» **Your objective**
In the entries below, how many lines contain the string "none"? Give the number by itself.

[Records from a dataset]
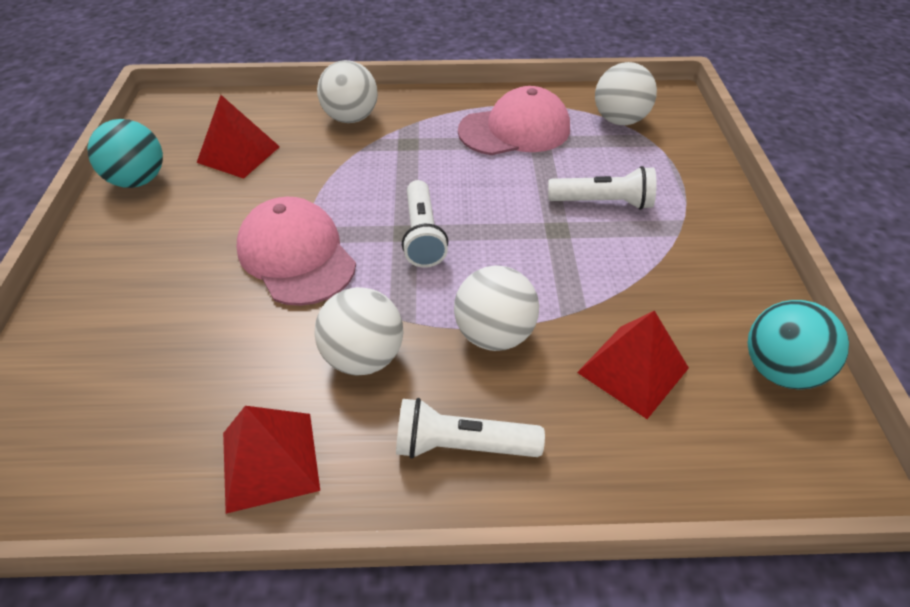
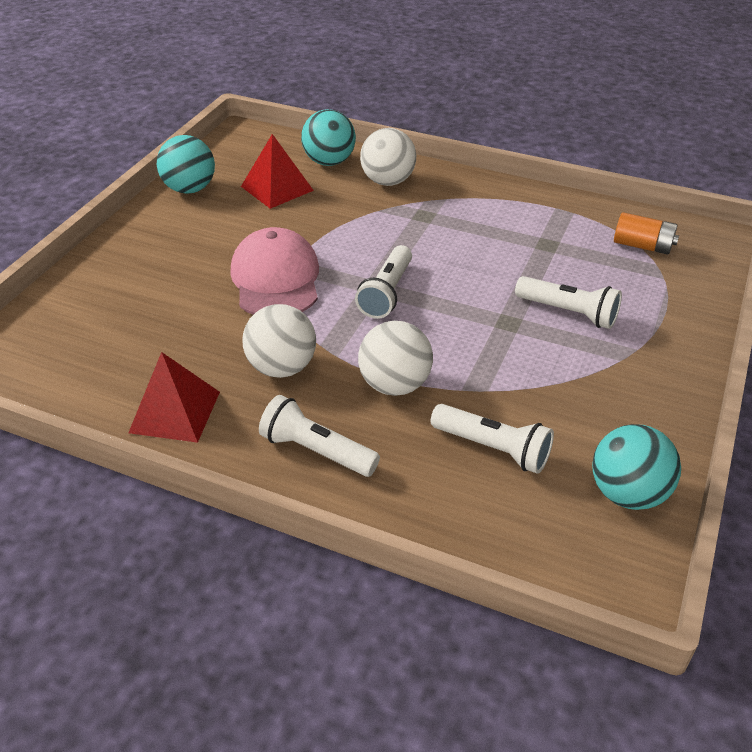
camera: 25 degrees right, 5 degrees down
(278, 113) = (329, 162): none -> turquoise ball
(515, 130) = (531, 228): pink cap -> none
(619, 120) = (642, 246): white ball -> orange battery
(632, 370) = (493, 448): red pyramid -> white flashlight

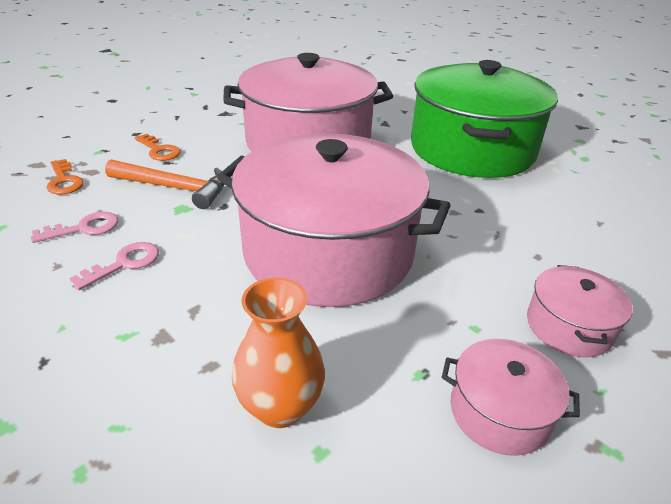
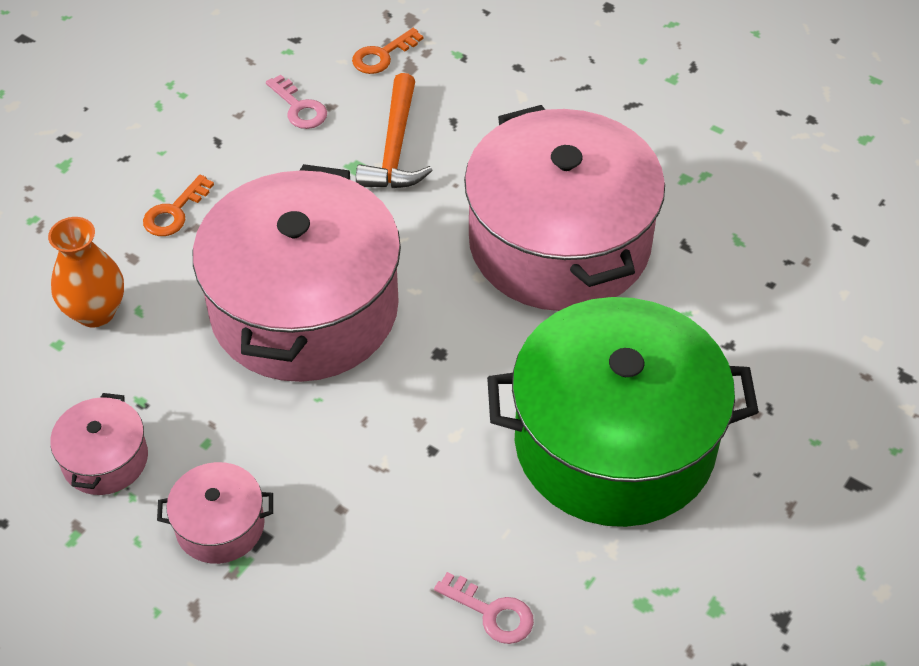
camera: 80 degrees right, 15 degrees up
(124, 263) = (250, 158): pink key -> pink key (492, 613)
(159, 150) = (479, 104): orange key -> orange key (174, 212)

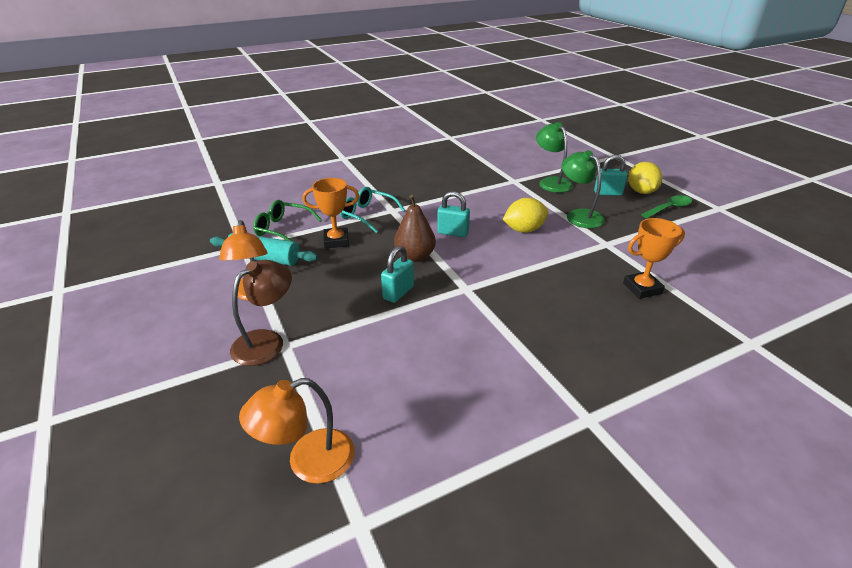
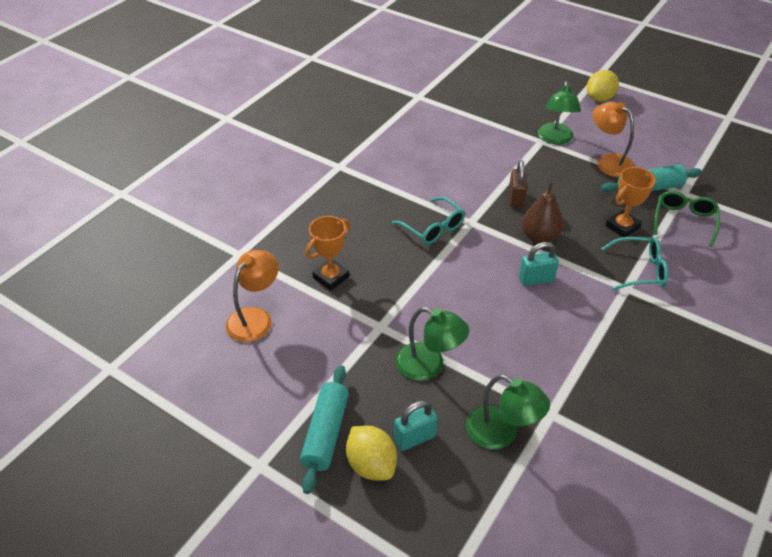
camera: 150 degrees right, 10 degrees up
(266, 341) = (555, 139): brown lamp -> green lamp
(283, 229) = (684, 221): green glasses -> green glasses turned 60 degrees counterclockwise
(308, 462) = (462, 104): orange lamp -> orange lamp (255, 318)
(398, 292) = (516, 199): turquoise padlock -> brown padlock
(510, 296) = (433, 228): none -> turquoise glasses
(524, 230) = (472, 313): yellow lemon -> yellow lemon (599, 98)
(669, 208) = (325, 433): green spoon -> turquoise rolling pin

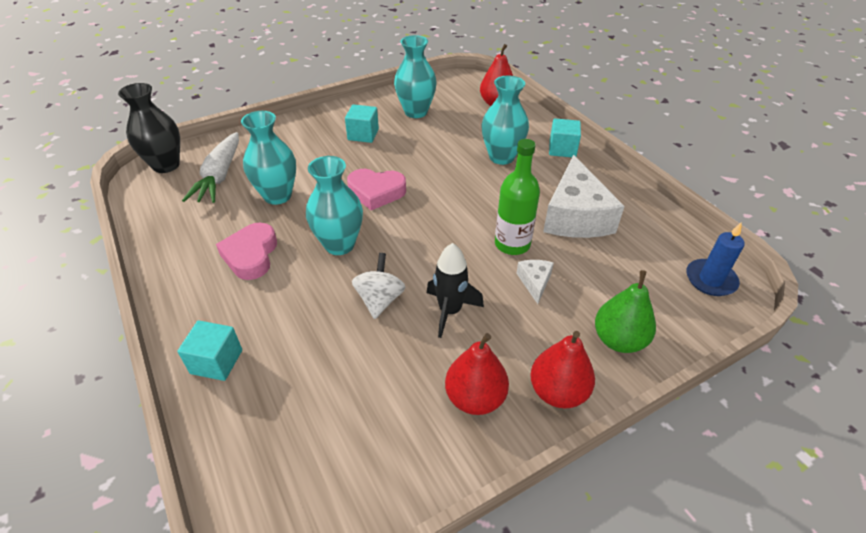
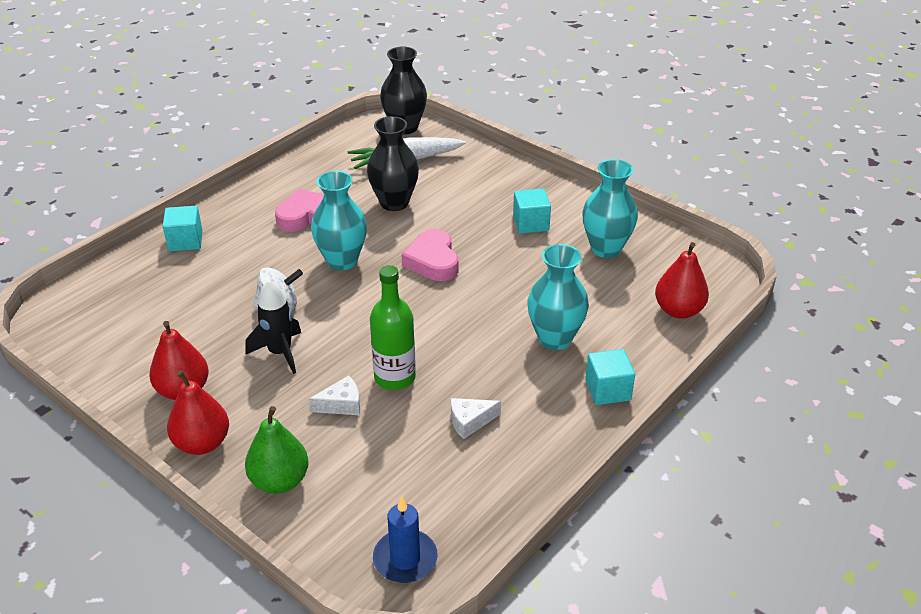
camera: 70 degrees right, 5 degrees down
(277, 196) = (394, 203): turquoise vase -> black vase
(575, 216) = (470, 421): white cheese -> white cheese, size x0.44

» **Solution for this task**
3